• **Supplied material**:
--------------------------------------------------

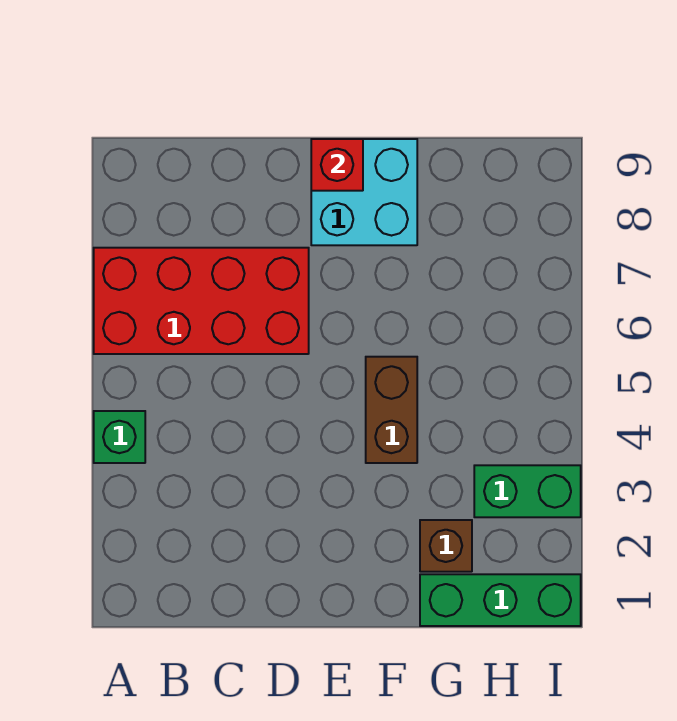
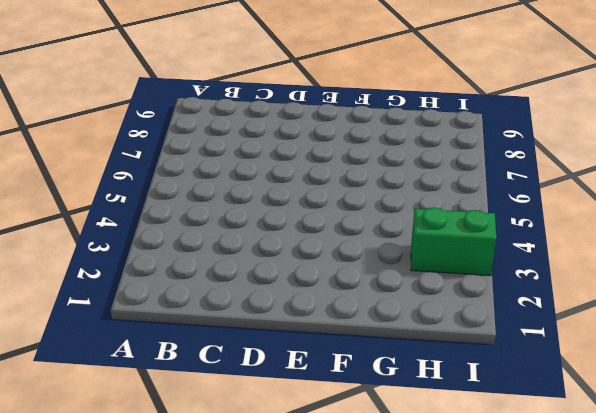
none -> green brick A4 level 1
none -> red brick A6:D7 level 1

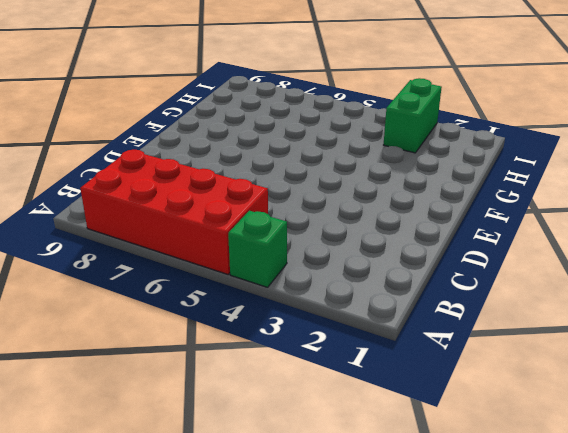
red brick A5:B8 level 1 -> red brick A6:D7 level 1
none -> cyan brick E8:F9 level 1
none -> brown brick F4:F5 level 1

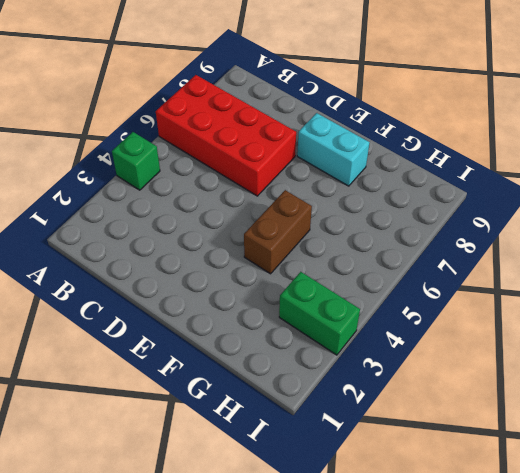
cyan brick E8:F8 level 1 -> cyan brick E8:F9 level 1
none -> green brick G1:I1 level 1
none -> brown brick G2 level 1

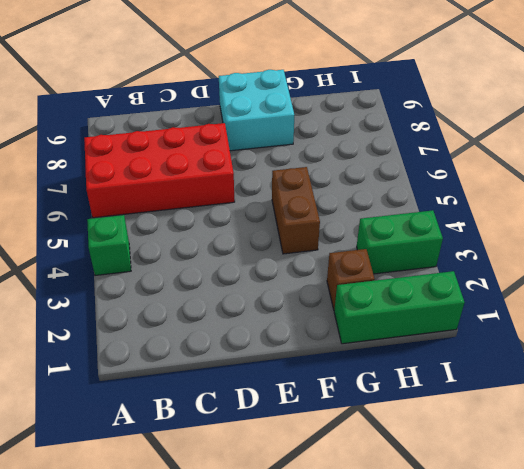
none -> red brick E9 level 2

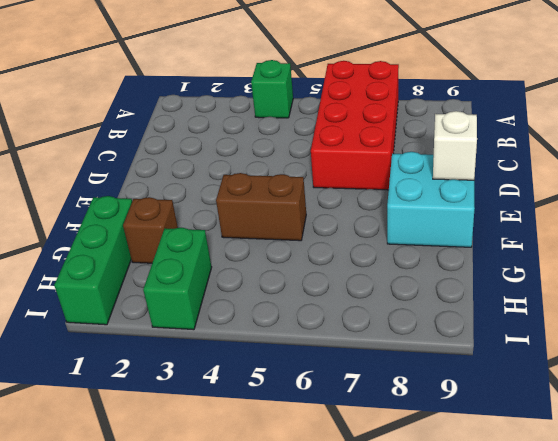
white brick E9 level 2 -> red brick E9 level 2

--------------------------------------------------

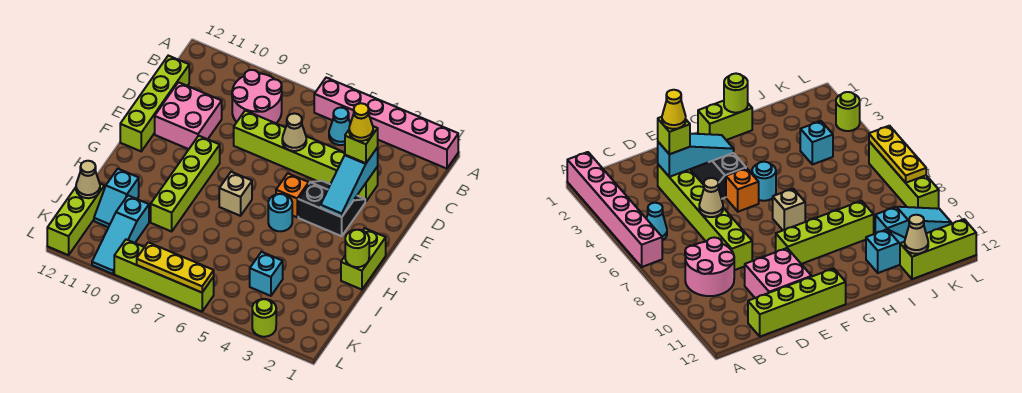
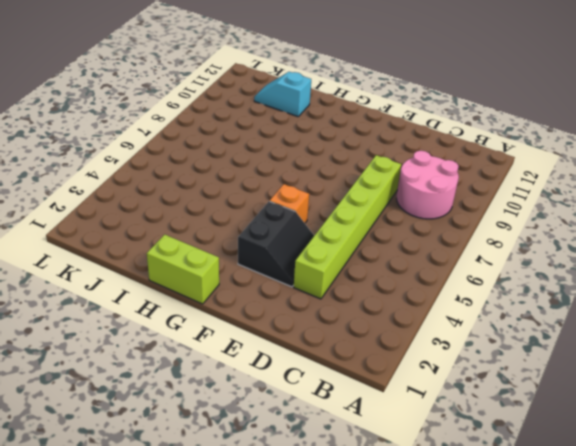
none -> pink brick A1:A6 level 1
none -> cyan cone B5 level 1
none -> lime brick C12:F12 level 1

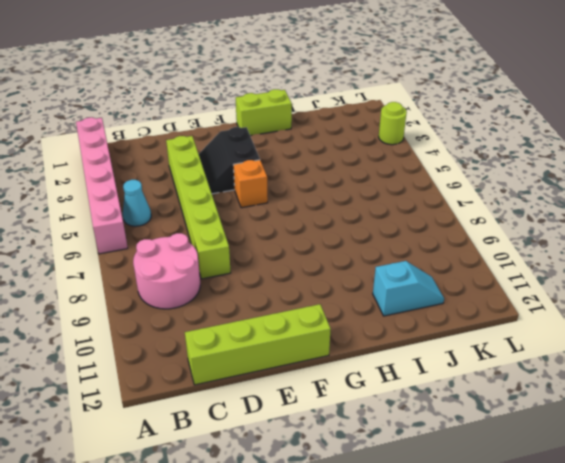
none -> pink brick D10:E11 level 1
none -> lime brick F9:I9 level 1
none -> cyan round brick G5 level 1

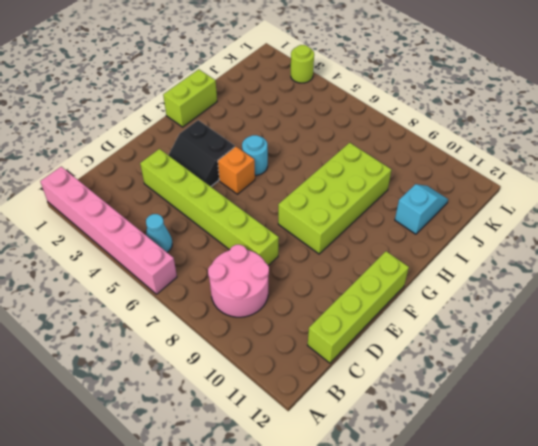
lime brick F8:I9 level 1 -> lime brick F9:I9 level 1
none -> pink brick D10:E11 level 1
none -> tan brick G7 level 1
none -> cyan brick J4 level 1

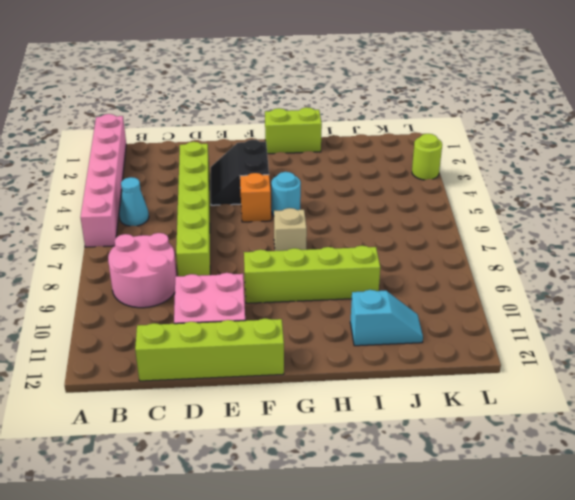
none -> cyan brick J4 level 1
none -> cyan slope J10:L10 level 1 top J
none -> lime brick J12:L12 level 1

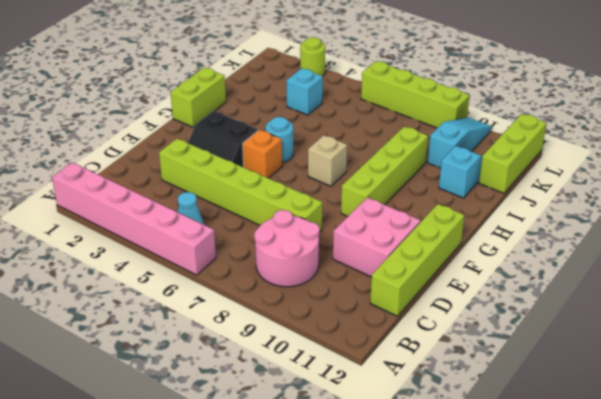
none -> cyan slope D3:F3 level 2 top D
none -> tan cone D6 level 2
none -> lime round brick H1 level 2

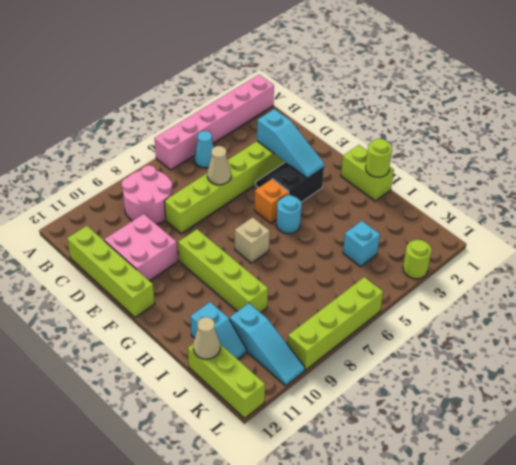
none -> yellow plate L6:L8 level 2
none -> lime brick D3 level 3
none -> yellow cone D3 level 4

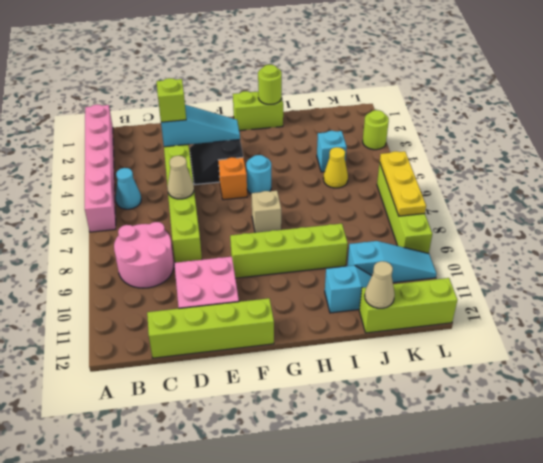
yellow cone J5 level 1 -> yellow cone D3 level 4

--------------------------------------------------

• **Task to carry out**:
Up in the listing, locate the line with "none -> brown brick G2 level 1"; print it and every line after it down to the line with "white brick E9", which is included too. Skip the pictures.

• **Written response**:
none -> brown brick G2 level 1

none -> red brick E9 level 2

white brick E9 level 2 -> red brick E9 level 2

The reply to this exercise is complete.